**Task item**.
Look through the entries that follow and return each line that has the string "watering".

**Excerpted data**.
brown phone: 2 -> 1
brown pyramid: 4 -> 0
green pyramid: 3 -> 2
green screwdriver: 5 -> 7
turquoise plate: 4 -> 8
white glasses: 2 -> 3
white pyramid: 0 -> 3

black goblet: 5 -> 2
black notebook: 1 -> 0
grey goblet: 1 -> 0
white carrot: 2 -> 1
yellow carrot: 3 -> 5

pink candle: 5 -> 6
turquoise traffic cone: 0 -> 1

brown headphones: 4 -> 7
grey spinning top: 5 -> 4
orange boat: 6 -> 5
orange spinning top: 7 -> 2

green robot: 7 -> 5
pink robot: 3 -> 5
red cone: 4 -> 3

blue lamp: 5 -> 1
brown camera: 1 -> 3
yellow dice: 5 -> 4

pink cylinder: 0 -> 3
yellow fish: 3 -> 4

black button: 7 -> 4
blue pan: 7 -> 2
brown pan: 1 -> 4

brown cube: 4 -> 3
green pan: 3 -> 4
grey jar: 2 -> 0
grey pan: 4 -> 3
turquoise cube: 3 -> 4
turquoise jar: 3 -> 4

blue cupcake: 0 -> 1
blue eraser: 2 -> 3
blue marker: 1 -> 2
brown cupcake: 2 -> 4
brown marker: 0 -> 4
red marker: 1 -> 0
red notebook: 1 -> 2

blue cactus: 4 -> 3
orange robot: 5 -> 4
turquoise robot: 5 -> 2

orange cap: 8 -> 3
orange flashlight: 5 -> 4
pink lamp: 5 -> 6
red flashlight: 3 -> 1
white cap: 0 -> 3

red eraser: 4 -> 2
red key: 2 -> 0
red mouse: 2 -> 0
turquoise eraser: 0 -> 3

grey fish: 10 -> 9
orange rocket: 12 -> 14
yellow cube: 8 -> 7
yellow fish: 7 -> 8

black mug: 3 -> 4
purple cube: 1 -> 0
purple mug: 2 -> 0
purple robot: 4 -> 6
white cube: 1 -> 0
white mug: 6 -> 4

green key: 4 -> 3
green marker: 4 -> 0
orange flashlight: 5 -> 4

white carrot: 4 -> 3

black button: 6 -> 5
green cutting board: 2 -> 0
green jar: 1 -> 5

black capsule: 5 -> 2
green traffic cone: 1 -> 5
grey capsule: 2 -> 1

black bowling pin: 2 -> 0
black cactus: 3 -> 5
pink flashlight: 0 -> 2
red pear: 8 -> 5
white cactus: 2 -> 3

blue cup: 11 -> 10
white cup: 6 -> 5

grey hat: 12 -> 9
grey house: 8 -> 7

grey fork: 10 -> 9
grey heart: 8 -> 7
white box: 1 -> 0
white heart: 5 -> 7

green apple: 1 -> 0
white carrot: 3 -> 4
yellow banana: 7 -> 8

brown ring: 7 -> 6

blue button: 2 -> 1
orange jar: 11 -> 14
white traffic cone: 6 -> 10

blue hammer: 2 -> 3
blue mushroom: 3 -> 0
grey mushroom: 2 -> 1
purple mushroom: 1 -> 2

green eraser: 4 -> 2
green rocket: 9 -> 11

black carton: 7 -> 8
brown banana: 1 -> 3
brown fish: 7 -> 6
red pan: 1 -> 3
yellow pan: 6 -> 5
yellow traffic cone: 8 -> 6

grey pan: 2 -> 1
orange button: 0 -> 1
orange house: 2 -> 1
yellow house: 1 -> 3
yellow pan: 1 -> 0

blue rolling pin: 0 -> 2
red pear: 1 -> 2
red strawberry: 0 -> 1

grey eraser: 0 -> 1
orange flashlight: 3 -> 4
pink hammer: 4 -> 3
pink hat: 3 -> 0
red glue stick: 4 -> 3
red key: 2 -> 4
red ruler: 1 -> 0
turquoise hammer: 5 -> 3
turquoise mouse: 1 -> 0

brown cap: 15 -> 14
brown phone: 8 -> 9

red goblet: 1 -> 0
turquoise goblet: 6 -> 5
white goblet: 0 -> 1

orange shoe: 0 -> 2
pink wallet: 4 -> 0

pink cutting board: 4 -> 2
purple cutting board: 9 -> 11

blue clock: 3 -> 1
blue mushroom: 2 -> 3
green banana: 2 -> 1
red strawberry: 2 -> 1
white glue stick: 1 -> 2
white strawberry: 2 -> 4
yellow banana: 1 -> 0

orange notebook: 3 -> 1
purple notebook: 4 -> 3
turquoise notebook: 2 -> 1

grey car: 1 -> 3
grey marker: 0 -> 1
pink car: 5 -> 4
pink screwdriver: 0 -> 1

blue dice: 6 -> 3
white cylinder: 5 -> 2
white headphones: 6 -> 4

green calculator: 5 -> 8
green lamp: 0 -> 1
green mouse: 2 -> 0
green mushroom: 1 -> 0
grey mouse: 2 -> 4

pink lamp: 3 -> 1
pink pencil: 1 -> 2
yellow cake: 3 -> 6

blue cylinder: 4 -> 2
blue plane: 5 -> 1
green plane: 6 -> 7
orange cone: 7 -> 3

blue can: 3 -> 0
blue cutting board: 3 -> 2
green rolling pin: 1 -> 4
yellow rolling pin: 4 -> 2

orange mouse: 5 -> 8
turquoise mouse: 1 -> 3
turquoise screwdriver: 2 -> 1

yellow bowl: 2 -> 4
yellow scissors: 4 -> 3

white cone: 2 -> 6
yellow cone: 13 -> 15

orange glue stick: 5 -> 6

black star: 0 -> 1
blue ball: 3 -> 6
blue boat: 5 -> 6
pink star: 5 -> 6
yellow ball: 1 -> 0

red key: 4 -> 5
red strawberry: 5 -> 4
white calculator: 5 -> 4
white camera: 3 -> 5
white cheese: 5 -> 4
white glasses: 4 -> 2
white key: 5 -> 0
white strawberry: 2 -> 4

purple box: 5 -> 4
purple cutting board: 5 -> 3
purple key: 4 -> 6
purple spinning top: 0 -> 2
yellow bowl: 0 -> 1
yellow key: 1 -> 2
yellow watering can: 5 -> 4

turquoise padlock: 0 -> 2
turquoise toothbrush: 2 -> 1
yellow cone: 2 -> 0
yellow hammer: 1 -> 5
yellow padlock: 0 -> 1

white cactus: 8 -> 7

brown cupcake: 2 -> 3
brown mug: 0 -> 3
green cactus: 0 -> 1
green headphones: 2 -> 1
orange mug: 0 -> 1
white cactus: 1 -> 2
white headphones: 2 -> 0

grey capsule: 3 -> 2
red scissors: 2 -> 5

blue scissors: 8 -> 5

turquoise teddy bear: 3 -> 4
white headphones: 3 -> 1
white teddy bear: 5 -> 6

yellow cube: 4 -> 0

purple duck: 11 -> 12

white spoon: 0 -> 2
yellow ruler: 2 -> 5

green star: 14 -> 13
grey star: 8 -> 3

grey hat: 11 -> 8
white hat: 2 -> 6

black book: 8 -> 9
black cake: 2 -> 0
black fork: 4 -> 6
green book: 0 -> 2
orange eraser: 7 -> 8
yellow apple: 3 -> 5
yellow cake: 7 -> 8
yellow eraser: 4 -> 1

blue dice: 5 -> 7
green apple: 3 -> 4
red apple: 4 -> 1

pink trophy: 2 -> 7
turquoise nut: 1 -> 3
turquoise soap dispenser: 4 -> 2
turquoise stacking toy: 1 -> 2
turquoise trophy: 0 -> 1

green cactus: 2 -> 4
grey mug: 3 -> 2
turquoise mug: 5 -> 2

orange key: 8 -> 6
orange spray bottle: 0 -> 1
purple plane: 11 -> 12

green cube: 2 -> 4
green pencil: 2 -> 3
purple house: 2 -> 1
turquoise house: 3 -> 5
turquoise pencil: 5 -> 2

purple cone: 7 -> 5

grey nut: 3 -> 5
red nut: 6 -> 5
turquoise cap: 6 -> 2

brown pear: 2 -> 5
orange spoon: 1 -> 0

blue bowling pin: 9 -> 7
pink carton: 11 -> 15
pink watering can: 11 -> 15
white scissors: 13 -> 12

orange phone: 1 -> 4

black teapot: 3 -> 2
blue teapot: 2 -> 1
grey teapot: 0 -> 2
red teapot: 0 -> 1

**Result below**.
yellow watering can: 5 -> 4
pink watering can: 11 -> 15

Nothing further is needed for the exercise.